Content starts
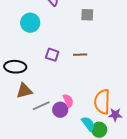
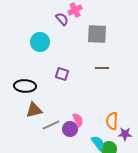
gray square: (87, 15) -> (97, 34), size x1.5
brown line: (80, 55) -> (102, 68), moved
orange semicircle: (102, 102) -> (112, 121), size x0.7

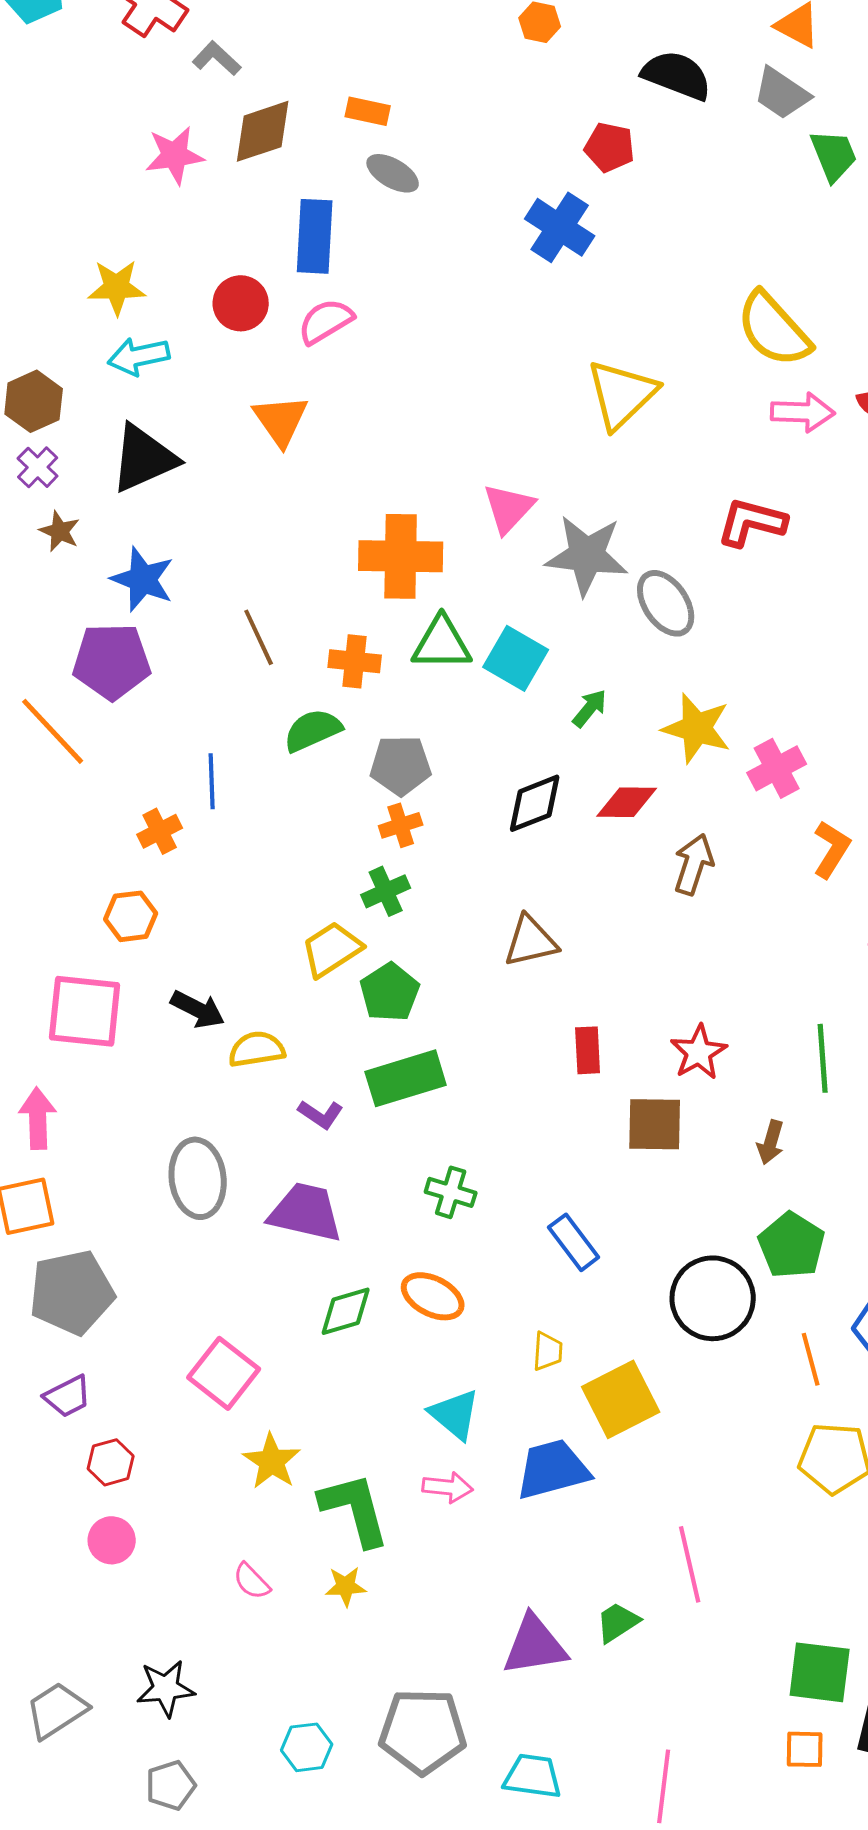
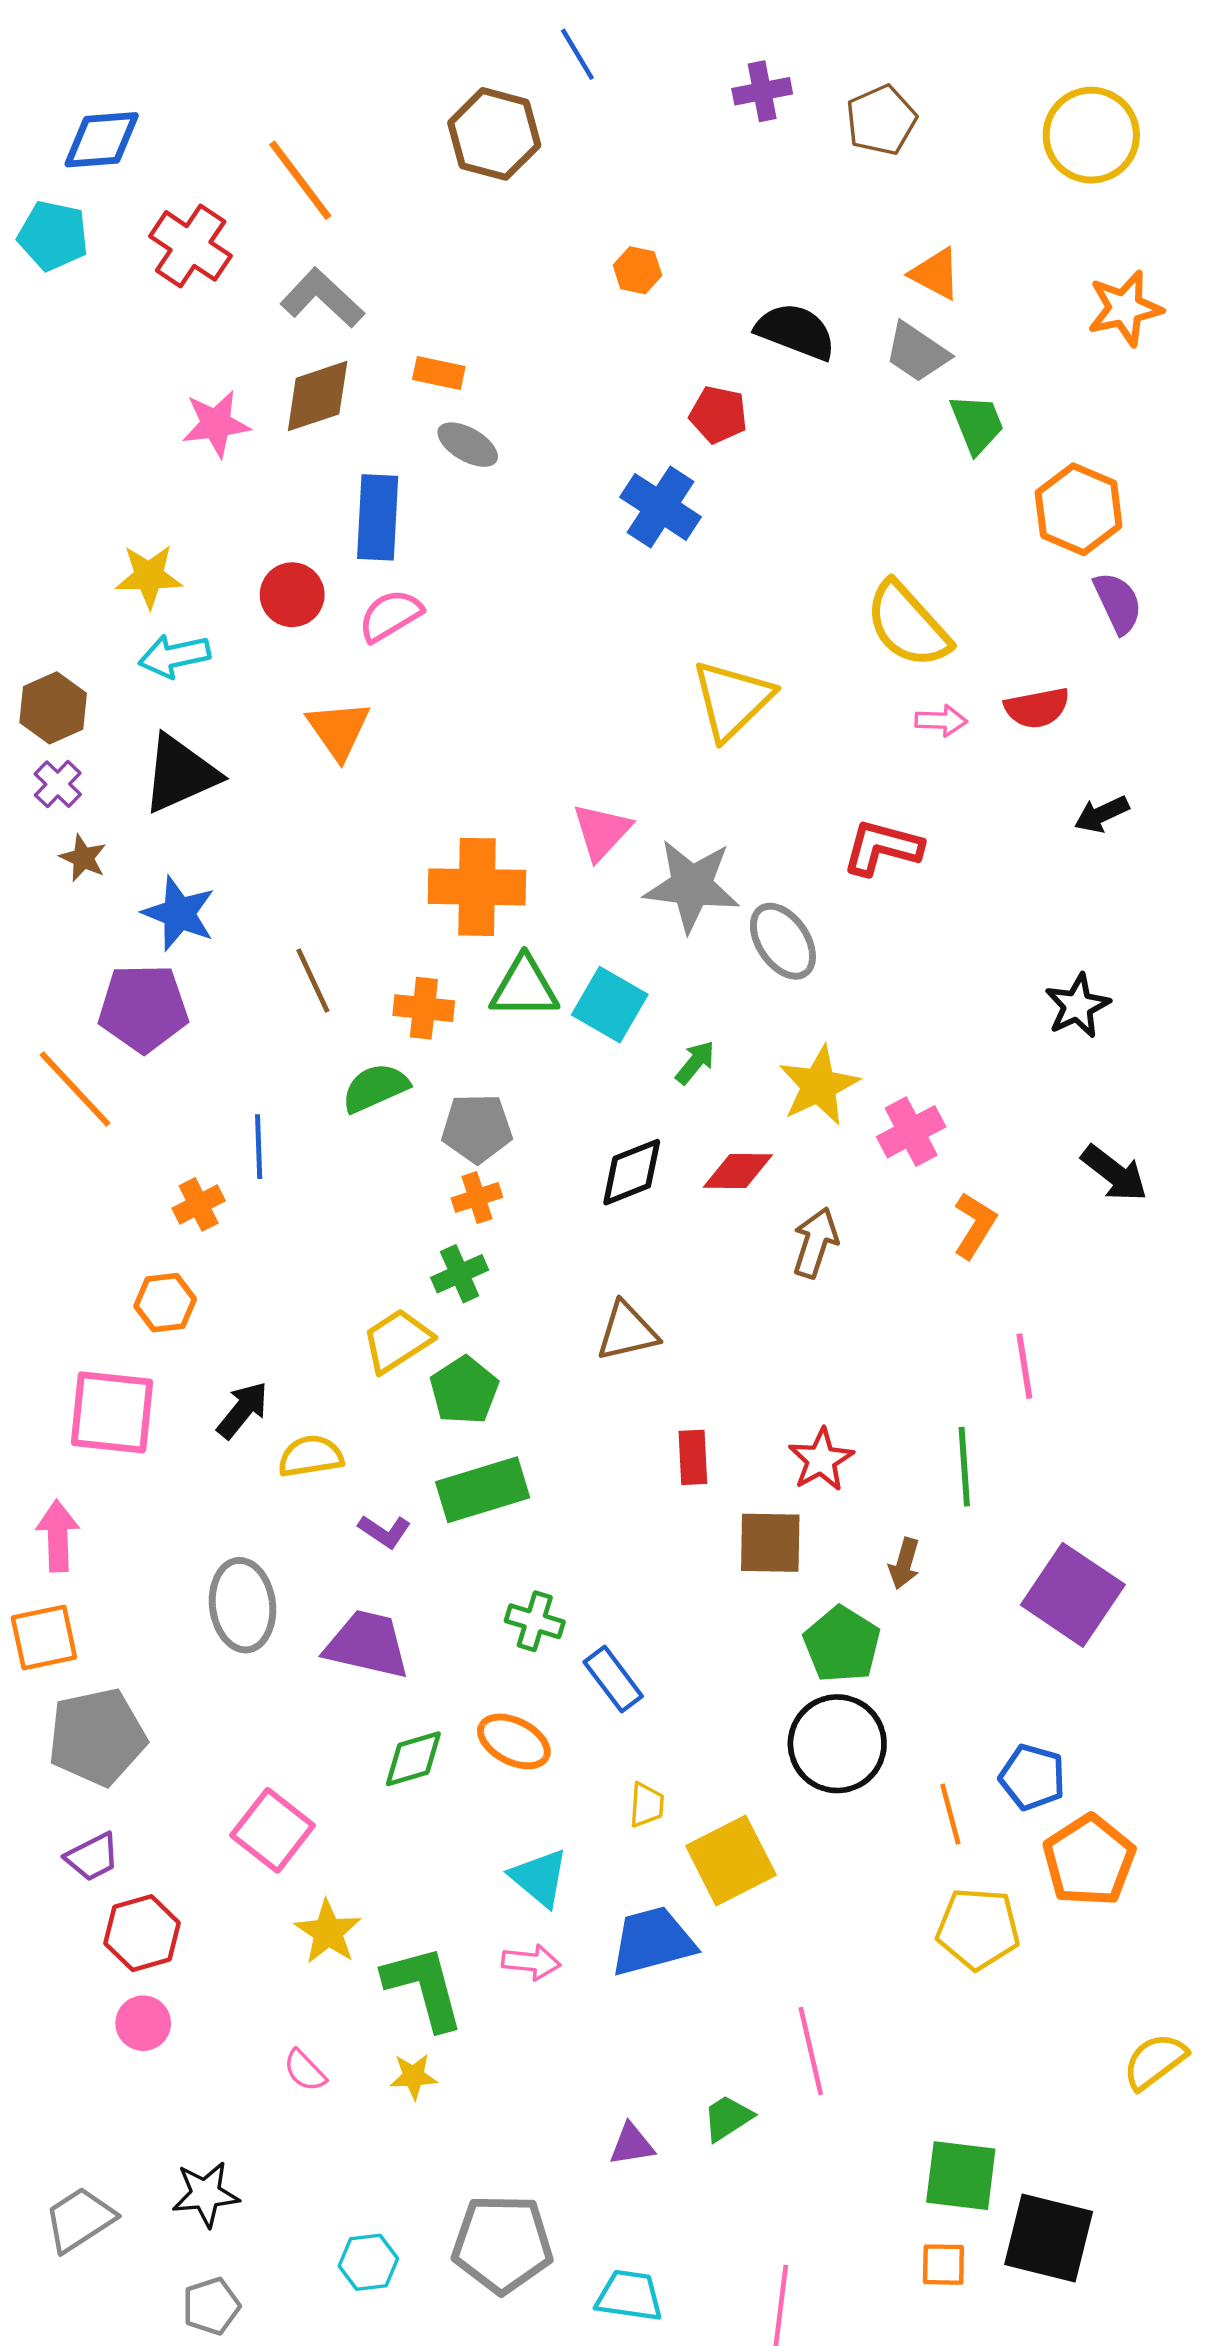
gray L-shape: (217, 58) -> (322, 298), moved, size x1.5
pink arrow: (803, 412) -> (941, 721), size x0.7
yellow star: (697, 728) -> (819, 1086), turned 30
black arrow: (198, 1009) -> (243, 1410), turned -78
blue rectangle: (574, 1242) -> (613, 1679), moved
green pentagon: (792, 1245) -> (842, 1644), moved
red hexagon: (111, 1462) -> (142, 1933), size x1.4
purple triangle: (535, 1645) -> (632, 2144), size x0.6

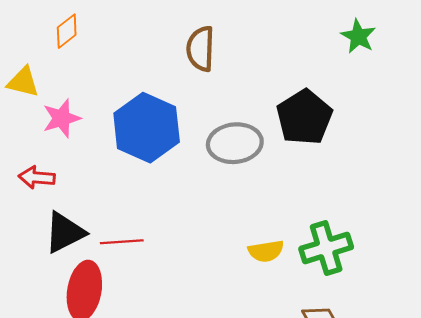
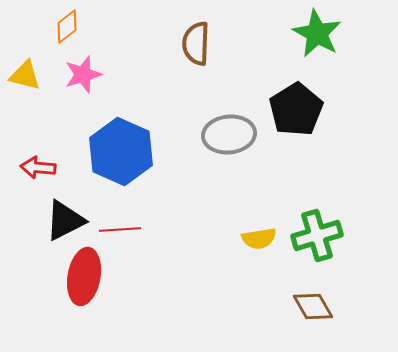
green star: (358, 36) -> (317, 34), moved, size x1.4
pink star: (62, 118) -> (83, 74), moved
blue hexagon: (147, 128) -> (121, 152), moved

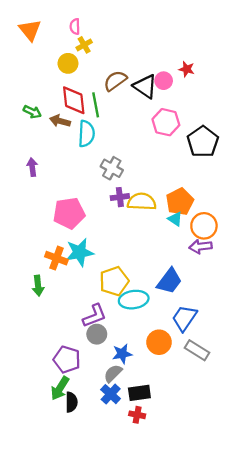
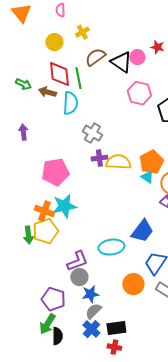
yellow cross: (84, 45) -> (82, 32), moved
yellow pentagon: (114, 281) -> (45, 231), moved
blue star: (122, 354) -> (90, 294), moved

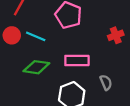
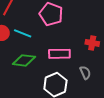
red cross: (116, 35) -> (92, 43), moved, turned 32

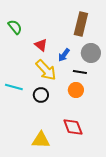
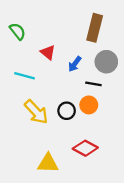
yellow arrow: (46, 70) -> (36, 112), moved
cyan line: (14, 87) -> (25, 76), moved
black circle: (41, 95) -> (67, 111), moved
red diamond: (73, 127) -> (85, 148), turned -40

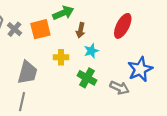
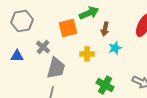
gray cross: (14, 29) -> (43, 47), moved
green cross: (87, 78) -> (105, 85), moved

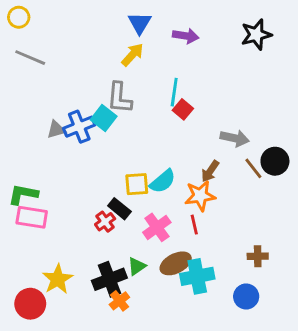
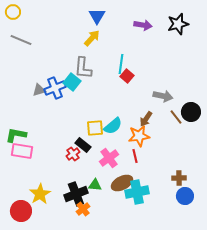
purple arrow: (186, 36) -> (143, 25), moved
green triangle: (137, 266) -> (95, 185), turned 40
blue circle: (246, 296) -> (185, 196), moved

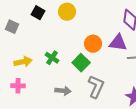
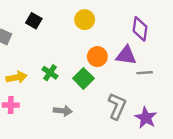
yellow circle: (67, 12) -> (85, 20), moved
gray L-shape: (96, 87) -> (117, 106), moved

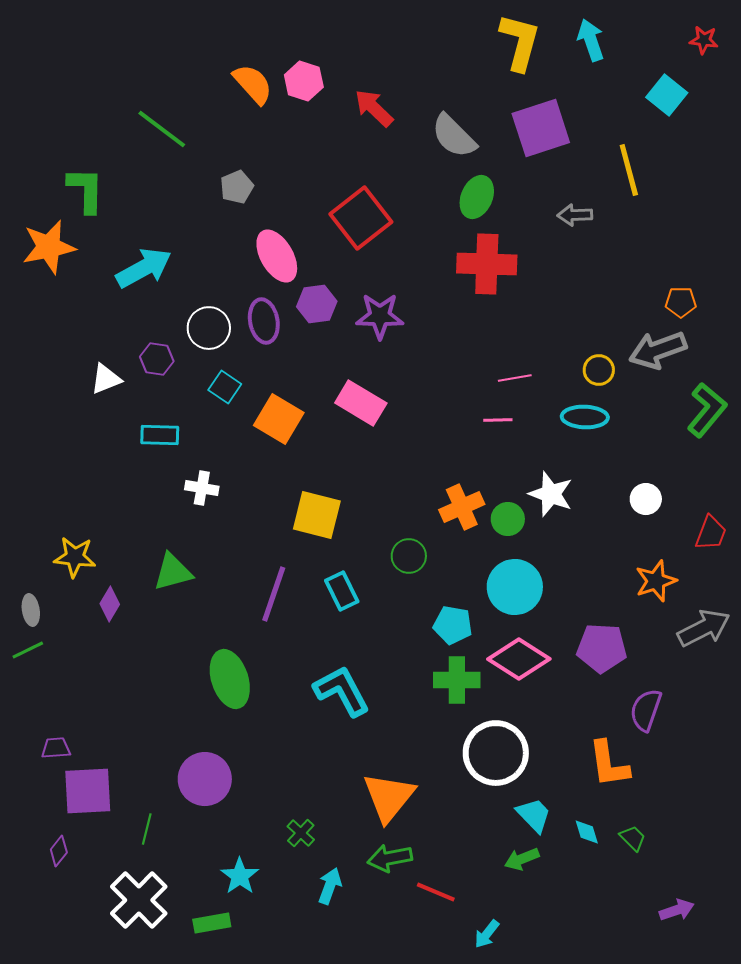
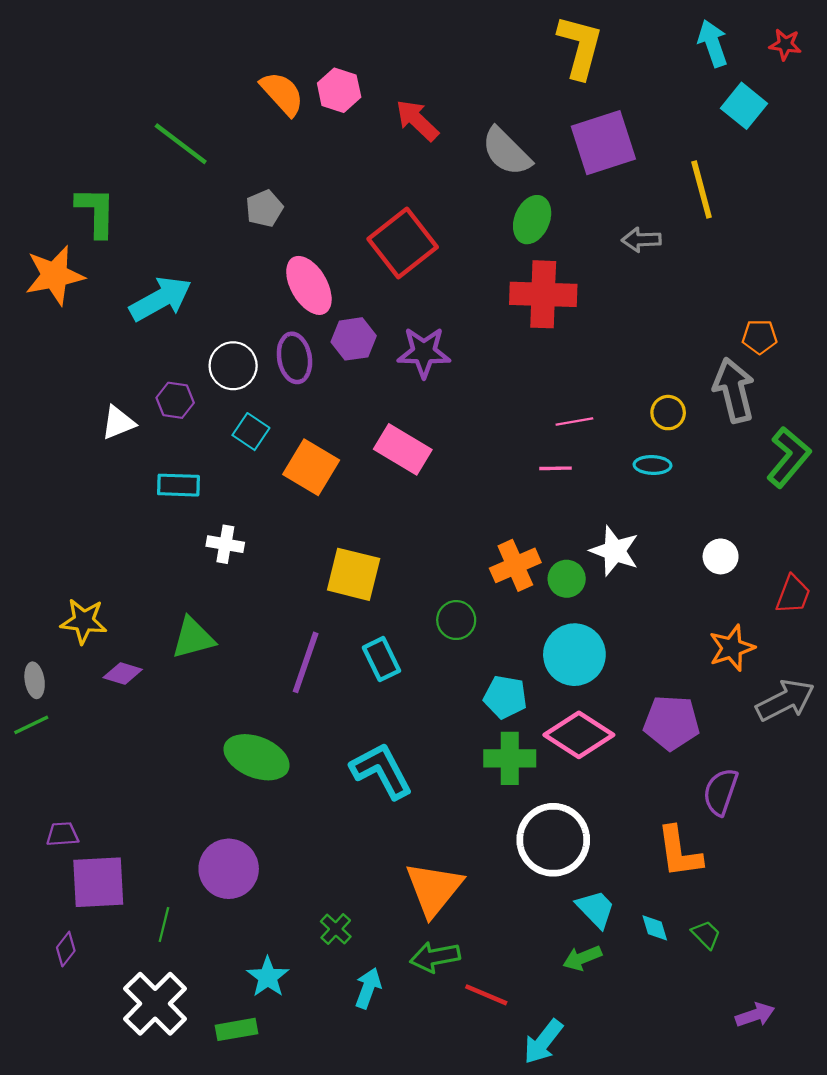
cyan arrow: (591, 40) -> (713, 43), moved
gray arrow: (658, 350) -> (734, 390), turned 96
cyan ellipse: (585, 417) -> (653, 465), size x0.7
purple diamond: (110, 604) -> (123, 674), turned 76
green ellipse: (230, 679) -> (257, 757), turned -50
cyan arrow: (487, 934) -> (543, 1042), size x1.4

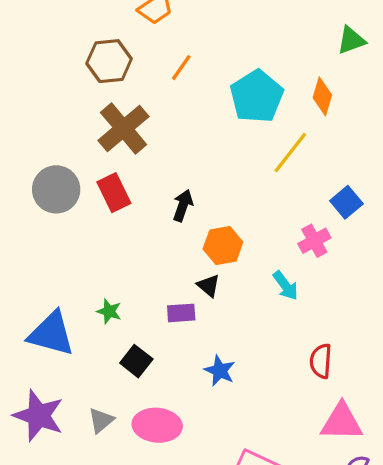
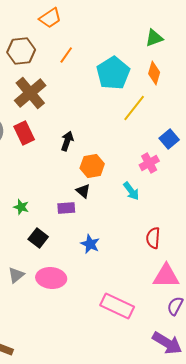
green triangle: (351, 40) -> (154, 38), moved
Content ends
What is being asked: Write out every line from the data above that includes "blue".

Response:
blue rectangle: (574, 1242) -> (613, 1679), moved
blue hexagon: (147, 128) -> (121, 152), moved
blue star: (122, 354) -> (90, 294), moved
blue circle: (246, 296) -> (185, 196), moved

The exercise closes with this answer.